• Extracted data entries:
☆ ☆ ☆

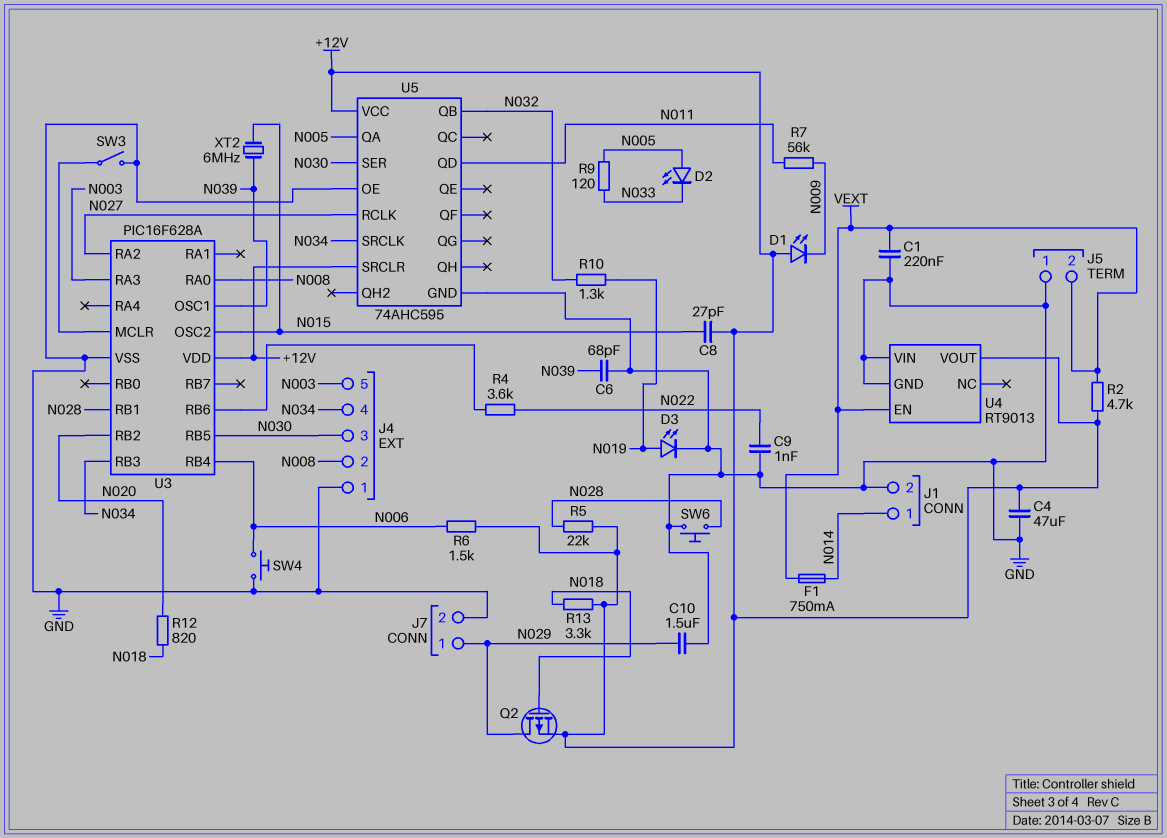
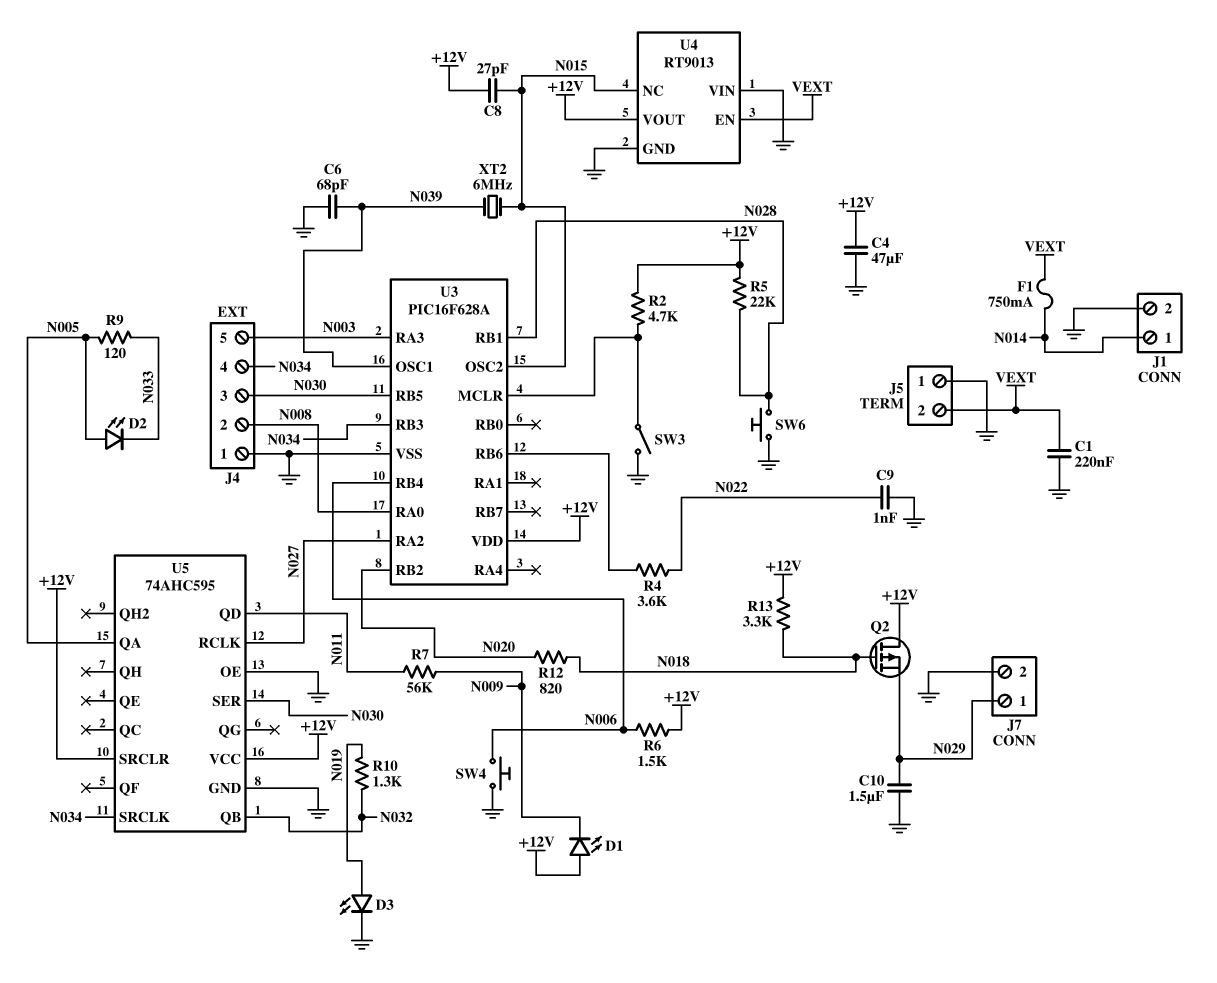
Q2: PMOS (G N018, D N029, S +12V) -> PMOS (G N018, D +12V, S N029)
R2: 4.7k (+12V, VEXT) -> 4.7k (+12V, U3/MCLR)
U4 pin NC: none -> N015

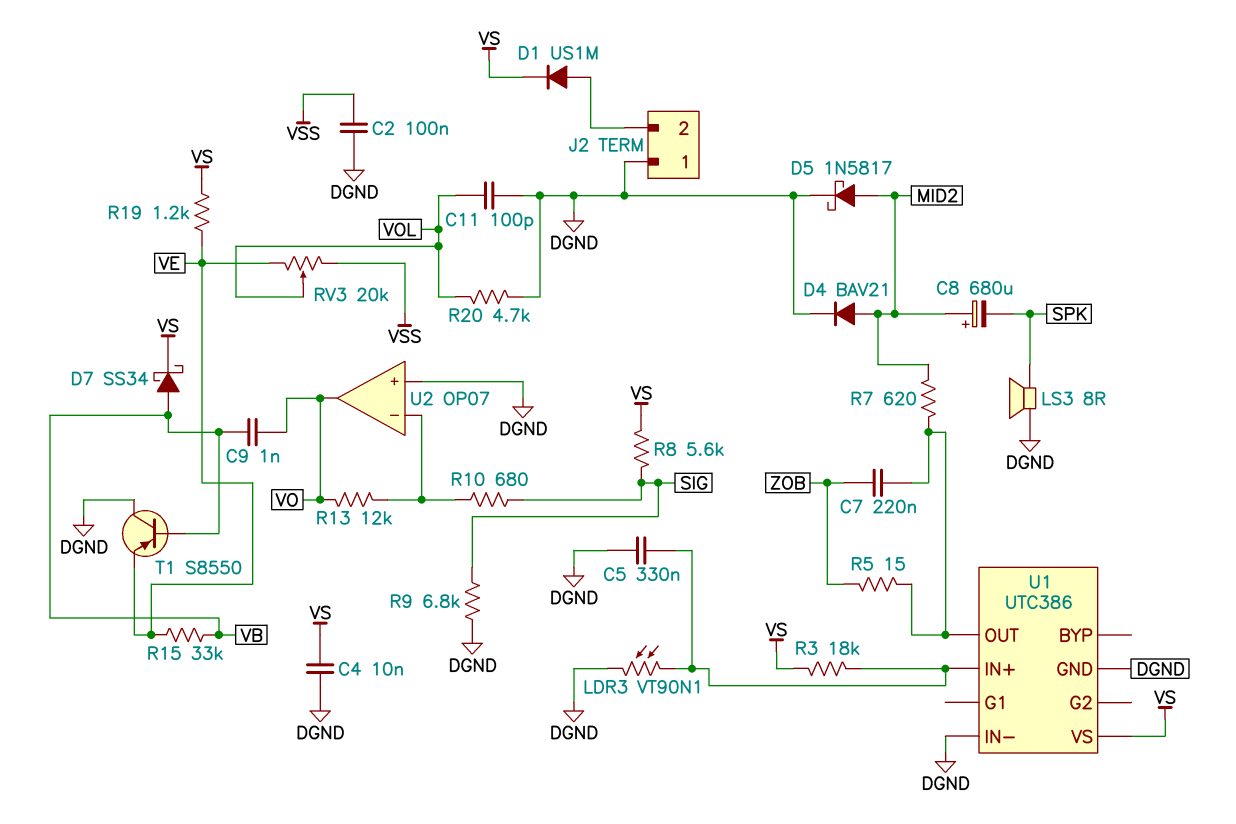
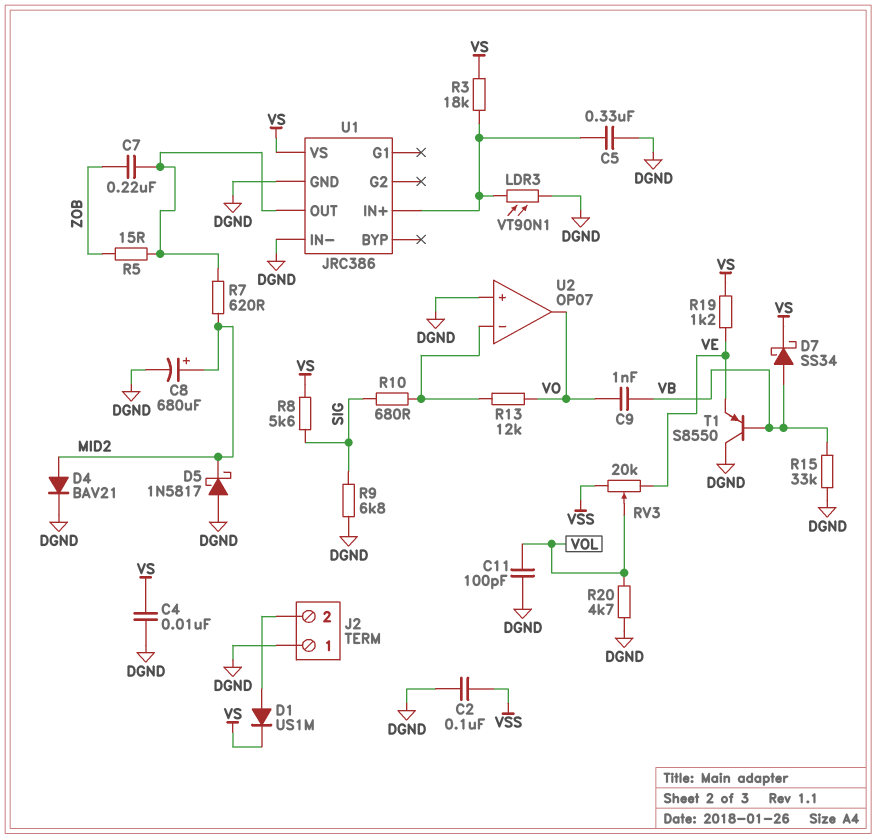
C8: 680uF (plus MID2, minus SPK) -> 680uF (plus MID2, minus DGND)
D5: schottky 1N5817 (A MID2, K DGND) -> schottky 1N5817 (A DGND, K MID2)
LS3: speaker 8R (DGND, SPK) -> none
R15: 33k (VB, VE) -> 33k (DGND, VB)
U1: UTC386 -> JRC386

☆ ☆ ☆

• Work order: Give only the number of lines in the entries above that contain the string "none".

• Answer section: 2